#### [Problem to solve]
Extract the records in full, leaving every picture out.

Recorded data:
══════════
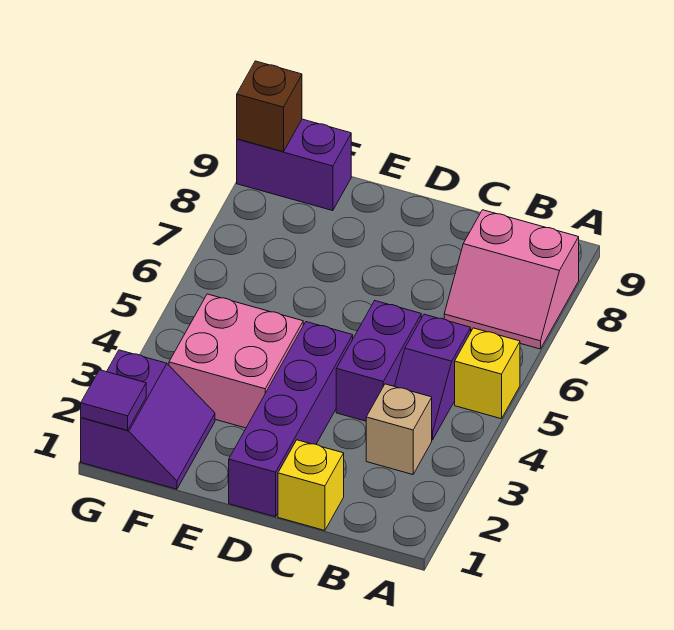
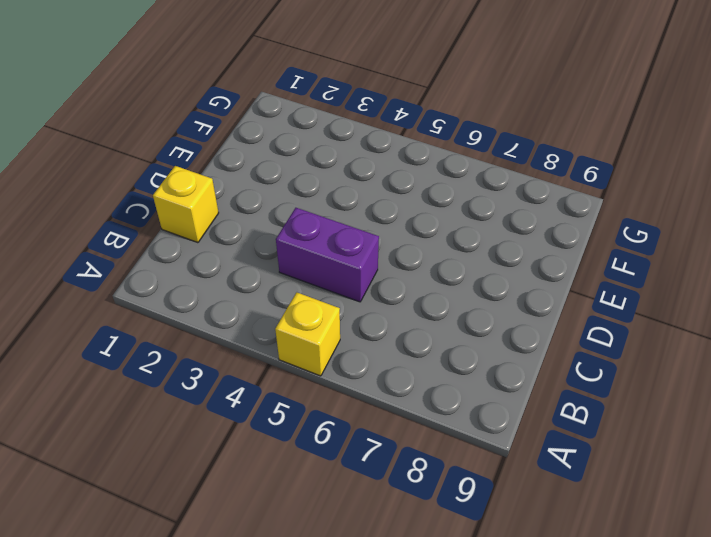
none -> pink slope A7:B8 level 1 top 8
none -> tan brick B3 level 1
none -> purple slope B4:B5 level 1 top 5

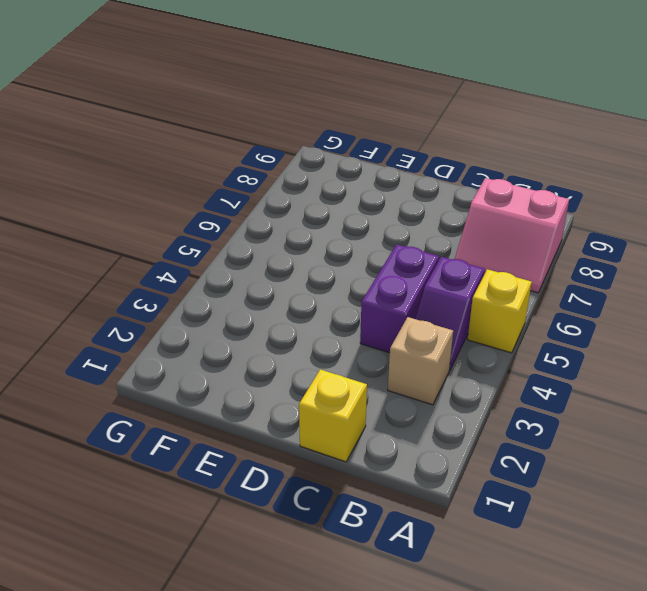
none -> purple brick D1:D4 level 1
none -> pink brick E3:F4 level 1
none -> purple slope F1:G2 level 1 top G

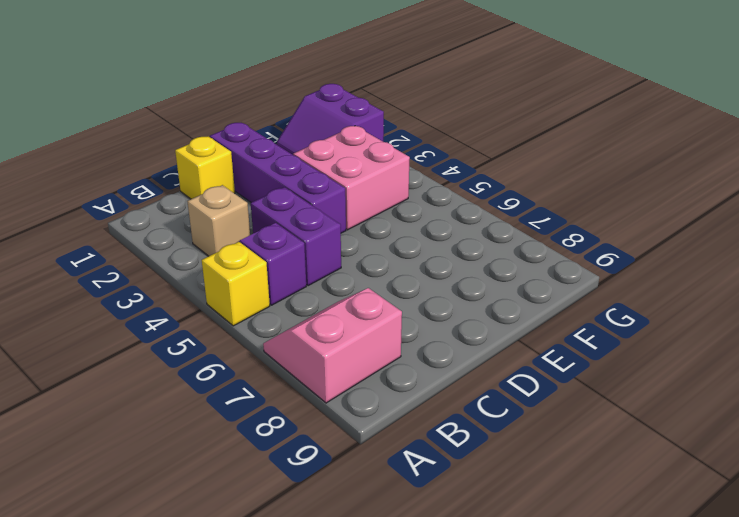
none -> purple brick F9:G9 level 1
none -> purple tile G1 level 2
none -> brown brick G9 level 2

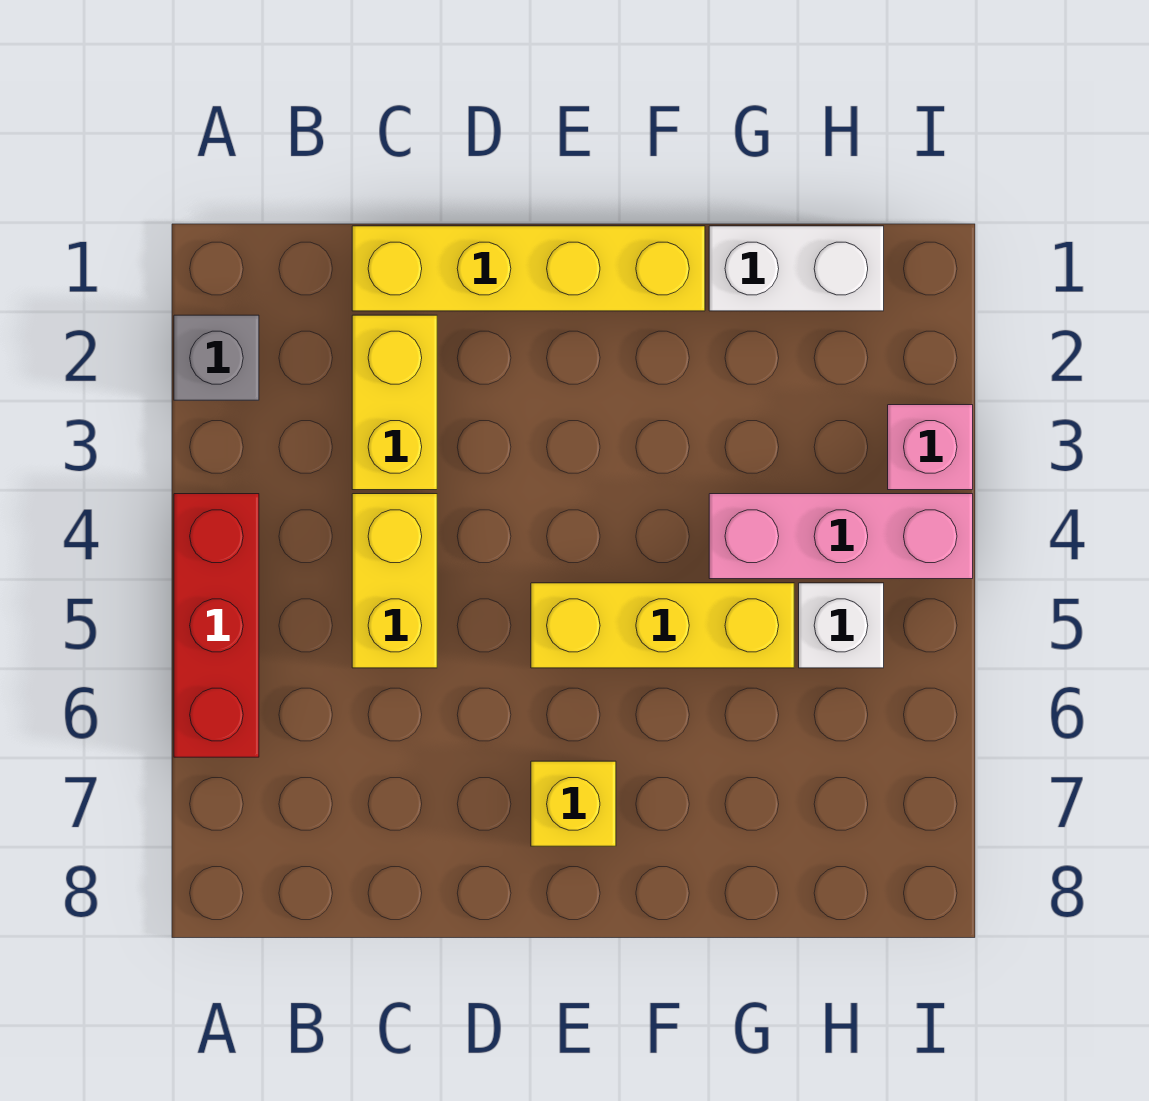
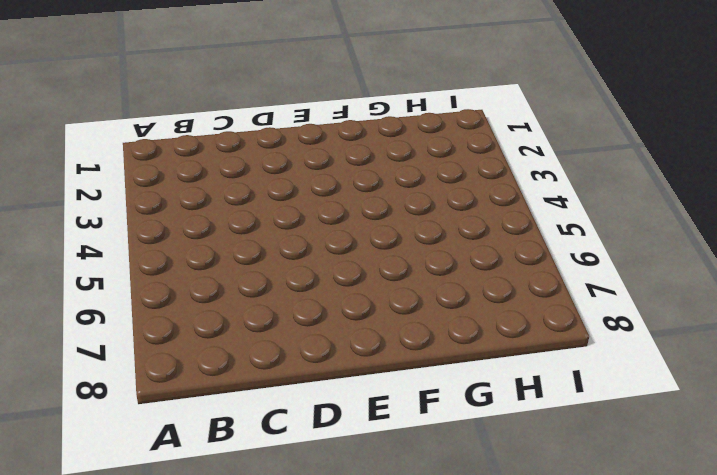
none -> grey brick A2 level 1
none -> red brick A4:A6 level 1

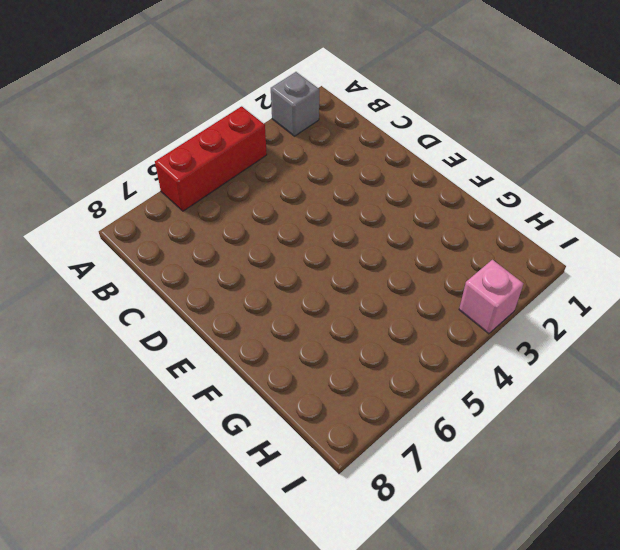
none -> yellow brick C1:F1 level 1
none -> yellow brick C2:C3 level 1

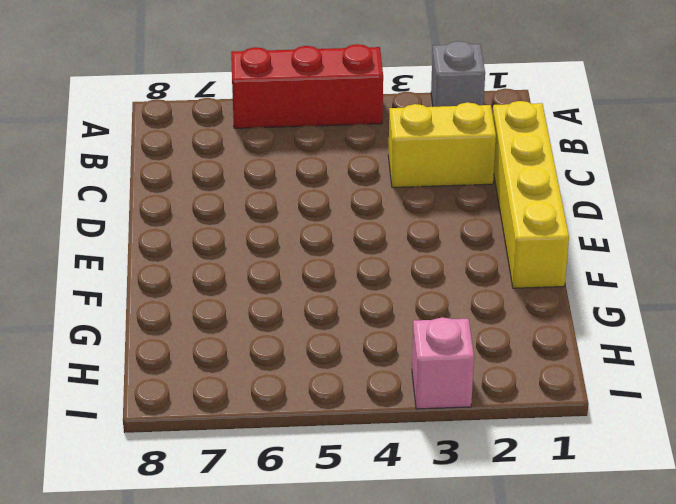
none -> yellow brick C4:C5 level 1
none -> yellow brick E5:G5 level 1

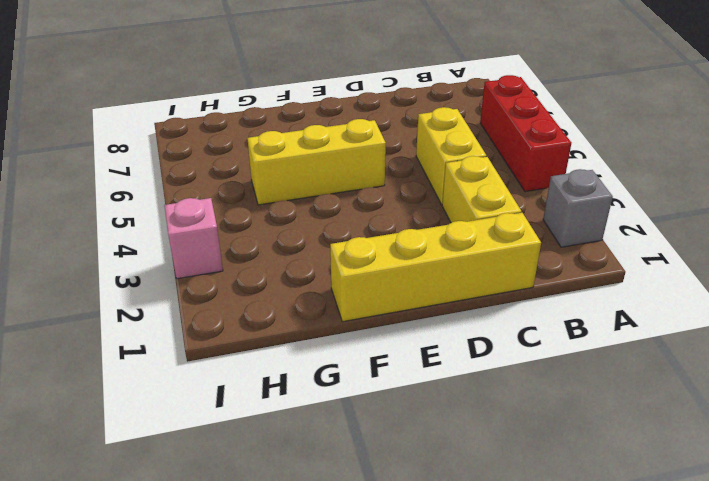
none -> yellow brick E7 level 1
none -> white brick G1:H1 level 1

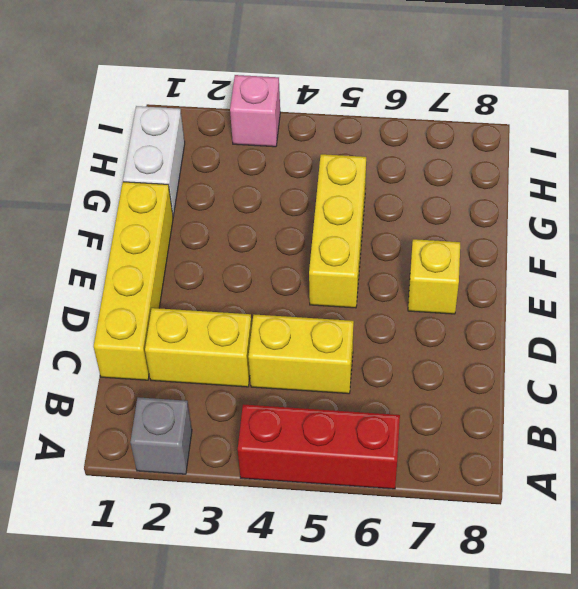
none -> pink brick G4:I4 level 1
none -> white brick H5 level 1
══════════
#### [Answer section]
none -> pink slope A7:B8 level 1 top 8
none -> tan brick B3 level 1
none -> purple slope B4:B5 level 1 top 5

none -> purple brick D1:D4 level 1
none -> pink brick E3:F4 level 1
none -> purple slope F1:G2 level 1 top G

none -> purple brick F9:G9 level 1
none -> purple tile G1 level 2
none -> brown brick G9 level 2

none -> grey brick A2 level 1
none -> red brick A4:A6 level 1

none -> yellow brick C1:F1 level 1
none -> yellow brick C2:C3 level 1

none -> yellow brick C4:C5 level 1
none -> yellow brick E5:G5 level 1

none -> yellow brick E7 level 1
none -> white brick G1:H1 level 1

none -> pink brick G4:I4 level 1
none -> white brick H5 level 1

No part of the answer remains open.